▼

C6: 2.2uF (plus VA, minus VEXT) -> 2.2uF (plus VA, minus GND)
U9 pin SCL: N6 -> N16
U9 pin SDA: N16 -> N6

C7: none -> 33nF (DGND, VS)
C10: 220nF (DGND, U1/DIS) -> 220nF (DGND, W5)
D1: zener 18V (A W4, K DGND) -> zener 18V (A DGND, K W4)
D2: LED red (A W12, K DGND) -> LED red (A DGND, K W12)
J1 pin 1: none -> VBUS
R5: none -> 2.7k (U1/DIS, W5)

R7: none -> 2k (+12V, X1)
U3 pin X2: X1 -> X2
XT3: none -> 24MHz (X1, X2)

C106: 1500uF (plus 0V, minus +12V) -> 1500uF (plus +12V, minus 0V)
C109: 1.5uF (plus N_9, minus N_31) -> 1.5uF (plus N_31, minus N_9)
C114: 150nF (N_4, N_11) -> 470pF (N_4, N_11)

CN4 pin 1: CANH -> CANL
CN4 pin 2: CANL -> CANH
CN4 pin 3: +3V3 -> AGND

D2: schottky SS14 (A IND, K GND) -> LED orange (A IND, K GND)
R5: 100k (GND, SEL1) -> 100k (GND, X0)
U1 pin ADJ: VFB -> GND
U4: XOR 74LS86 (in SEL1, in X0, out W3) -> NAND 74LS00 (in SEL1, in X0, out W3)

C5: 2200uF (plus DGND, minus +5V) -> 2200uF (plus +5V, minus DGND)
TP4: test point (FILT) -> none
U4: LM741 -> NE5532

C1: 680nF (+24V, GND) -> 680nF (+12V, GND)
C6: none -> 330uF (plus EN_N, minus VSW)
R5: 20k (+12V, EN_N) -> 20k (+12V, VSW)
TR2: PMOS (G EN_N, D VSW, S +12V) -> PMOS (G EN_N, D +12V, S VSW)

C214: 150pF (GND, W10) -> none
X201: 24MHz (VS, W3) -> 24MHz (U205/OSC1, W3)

▲

_Task to complete_
Without leaving anything out, repeat every entry shown above.

_Output for this task_
C6: 2.2uF (plus VA, minus VEXT) -> 2.2uF (plus VA, minus GND)
U9 pin SCL: N6 -> N16
U9 pin SDA: N16 -> N6

C7: none -> 33nF (DGND, VS)
C10: 220nF (DGND, U1/DIS) -> 220nF (DGND, W5)
D1: zener 18V (A W4, K DGND) -> zener 18V (A DGND, K W4)
D2: LED red (A W12, K DGND) -> LED red (A DGND, K W12)
J1 pin 1: none -> VBUS
R5: none -> 2.7k (U1/DIS, W5)

R7: none -> 2k (+12V, X1)
U3 pin X2: X1 -> X2
XT3: none -> 24MHz (X1, X2)

C106: 1500uF (plus 0V, minus +12V) -> 1500uF (plus +12V, minus 0V)
C109: 1.5uF (plus N_9, minus N_31) -> 1.5uF (plus N_31, minus N_9)
C114: 150nF (N_4, N_11) -> 470pF (N_4, N_11)

CN4 pin 1: CANH -> CANL
CN4 pin 2: CANL -> CANH
CN4 pin 3: +3V3 -> AGND

D2: schottky SS14 (A IND, K GND) -> LED orange (A IND, K GND)
R5: 100k (GND, SEL1) -> 100k (GND, X0)
U1 pin ADJ: VFB -> GND
U4: XOR 74LS86 (in SEL1, in X0, out W3) -> NAND 74LS00 (in SEL1, in X0, out W3)

C5: 2200uF (plus DGND, minus +5V) -> 2200uF (plus +5V, minus DGND)
TP4: test point (FILT) -> none
U4: LM741 -> NE5532

C1: 680nF (+24V, GND) -> 680nF (+12V, GND)
C6: none -> 330uF (plus EN_N, minus VSW)
R5: 20k (+12V, EN_N) -> 20k (+12V, VSW)
TR2: PMOS (G EN_N, D VSW, S +12V) -> PMOS (G EN_N, D +12V, S VSW)

C214: 150pF (GND, W10) -> none
X201: 24MHz (VS, W3) -> 24MHz (U205/OSC1, W3)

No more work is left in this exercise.